▶ **What is required**: Write out, as an exact transcription, the line that has "D9: LED (A NET21, K" and each line after it through the end of the data below.

(Content revision data)
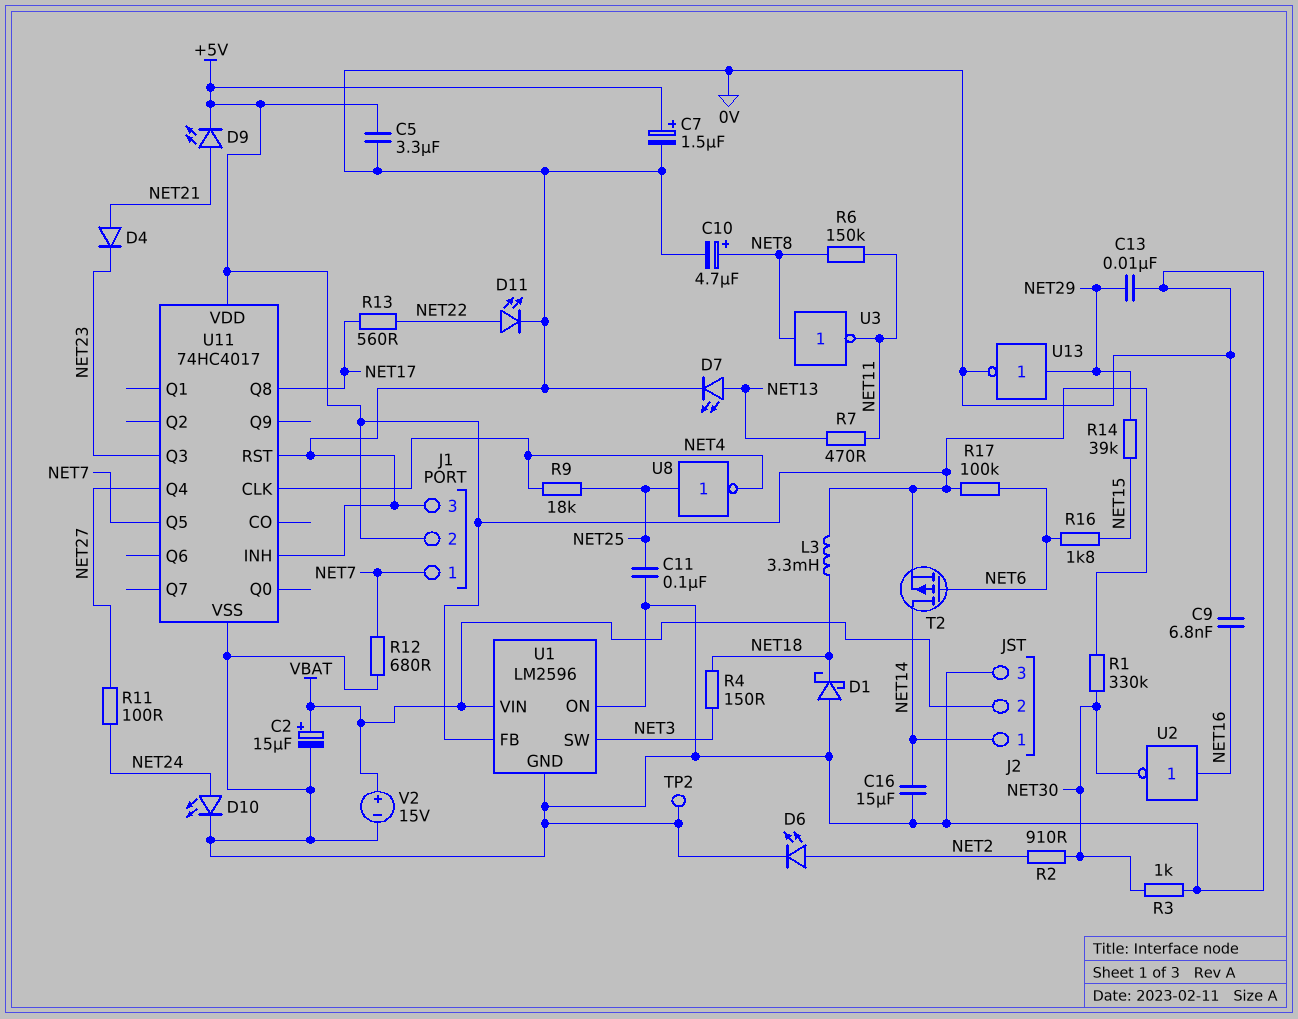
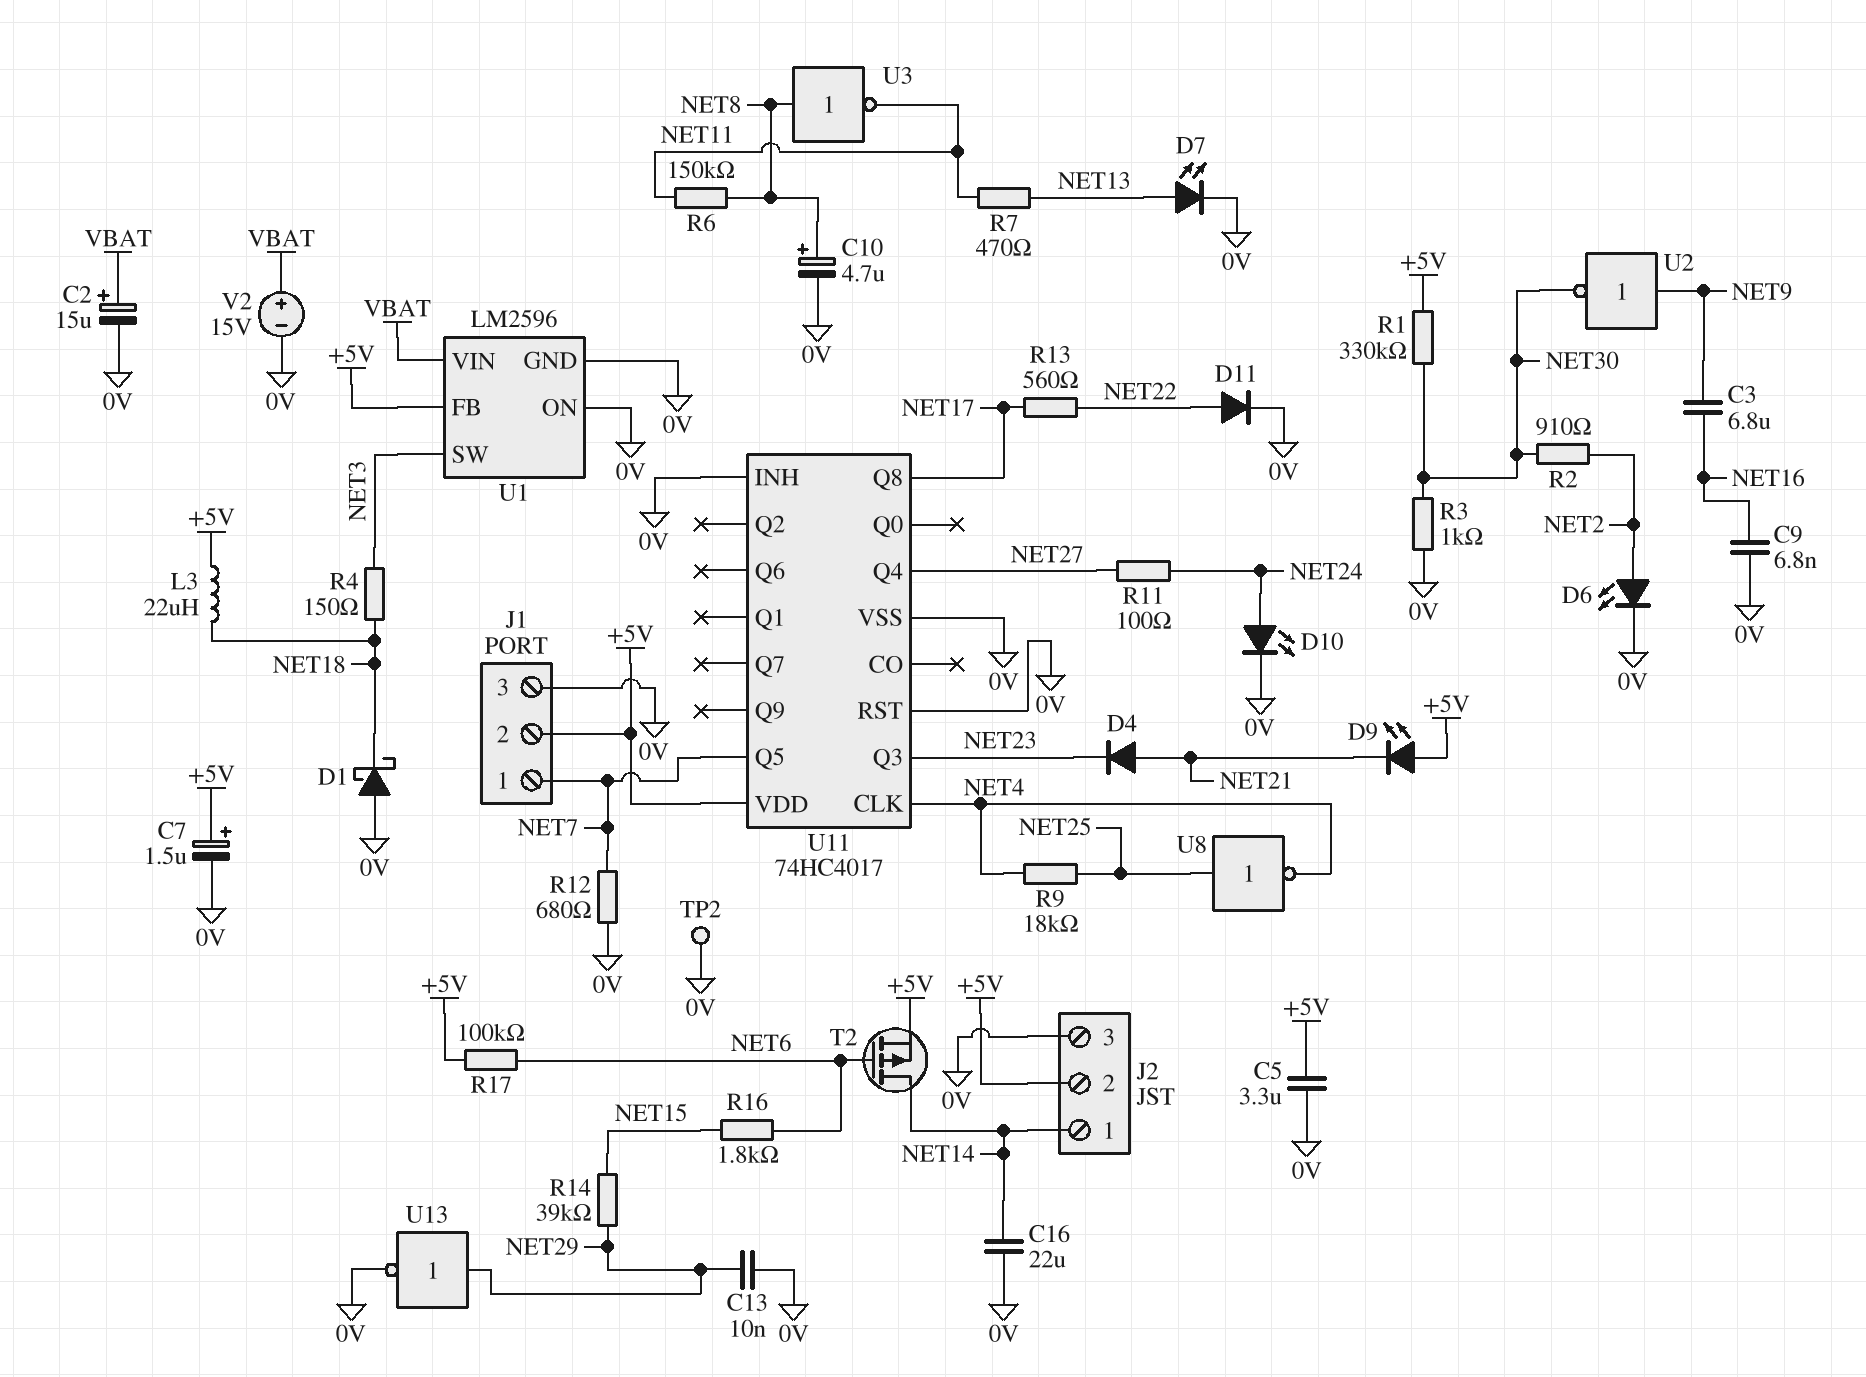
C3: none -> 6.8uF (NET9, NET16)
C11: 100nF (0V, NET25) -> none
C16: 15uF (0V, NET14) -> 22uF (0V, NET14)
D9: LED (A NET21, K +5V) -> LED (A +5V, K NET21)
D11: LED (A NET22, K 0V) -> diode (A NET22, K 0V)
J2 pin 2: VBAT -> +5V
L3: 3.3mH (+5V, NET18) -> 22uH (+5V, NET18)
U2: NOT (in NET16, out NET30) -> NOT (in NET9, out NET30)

▶ **Result for this exercise**:
D9: LED (A NET21, K +5V) -> LED (A +5V, K NET21)
D11: LED (A NET22, K 0V) -> diode (A NET22, K 0V)
J2 pin 2: VBAT -> +5V
L3: 3.3mH (+5V, NET18) -> 22uH (+5V, NET18)
U2: NOT (in NET16, out NET30) -> NOT (in NET9, out NET30)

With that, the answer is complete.